§ Exercise aim: Your response should consist solely of the lines from the one containing "green truck [681,77,780,140] -> none" through the end of the data, copied exactly.

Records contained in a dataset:
▬▬▬▬▬▬▬▬▬▬
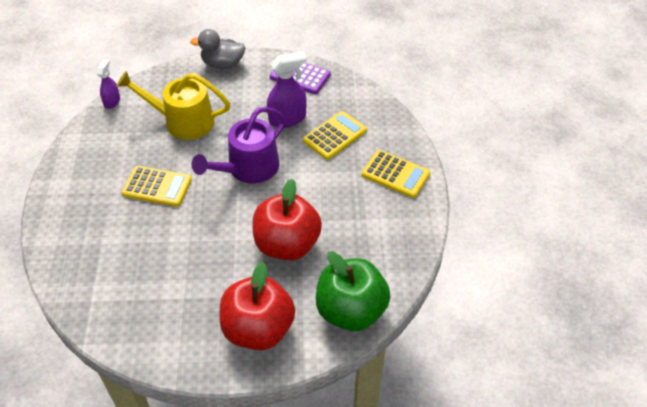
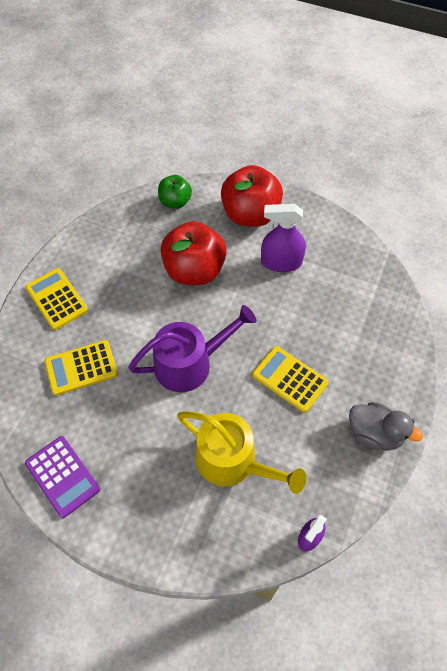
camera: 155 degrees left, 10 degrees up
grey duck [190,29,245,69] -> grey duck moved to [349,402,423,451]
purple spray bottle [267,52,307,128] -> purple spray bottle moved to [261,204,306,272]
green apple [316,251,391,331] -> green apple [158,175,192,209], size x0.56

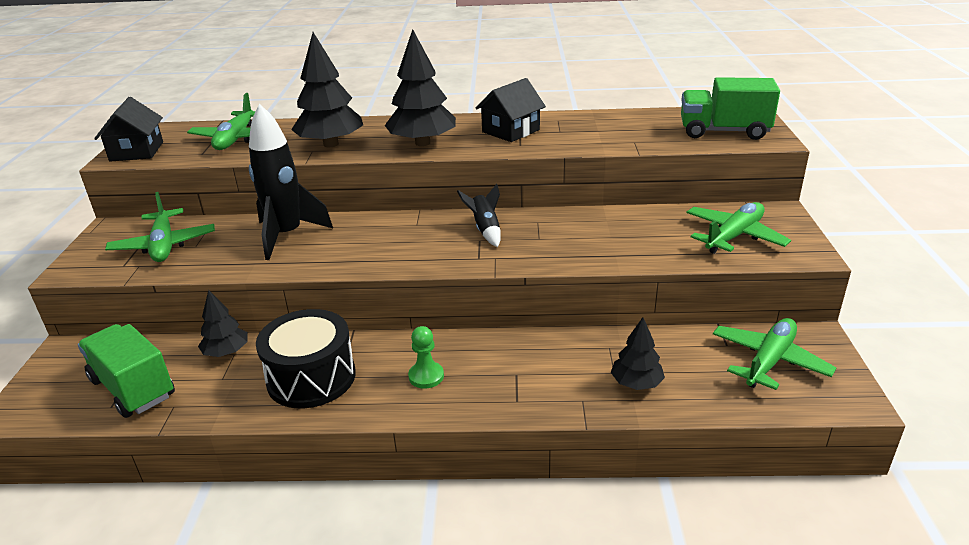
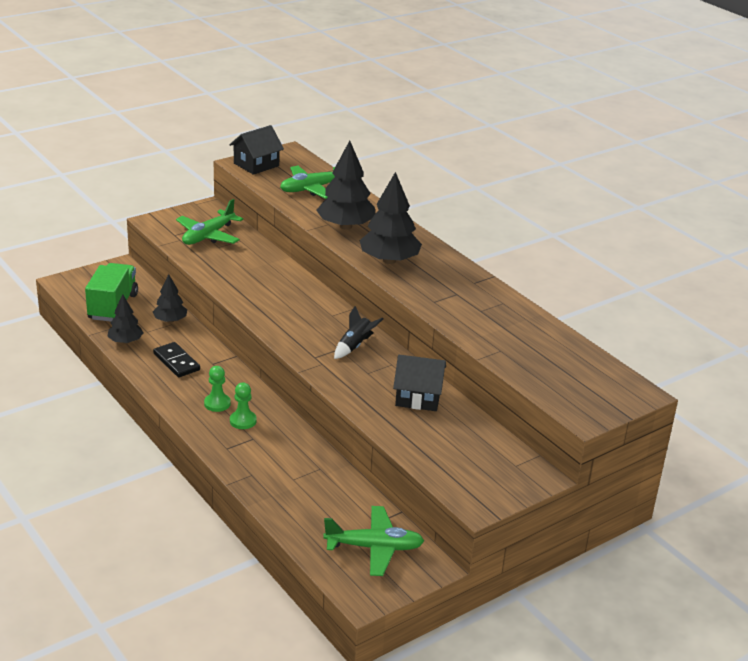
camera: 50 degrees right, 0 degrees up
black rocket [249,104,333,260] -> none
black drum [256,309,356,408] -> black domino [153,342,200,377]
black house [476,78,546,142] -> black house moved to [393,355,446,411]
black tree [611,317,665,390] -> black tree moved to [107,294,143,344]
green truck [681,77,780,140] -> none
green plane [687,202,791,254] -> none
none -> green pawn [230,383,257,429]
▬▬▬▬▬▬▬▬▬▬
§ Answer space:
green truck [681,77,780,140] -> none
green plane [687,202,791,254] -> none
none -> green pawn [230,383,257,429]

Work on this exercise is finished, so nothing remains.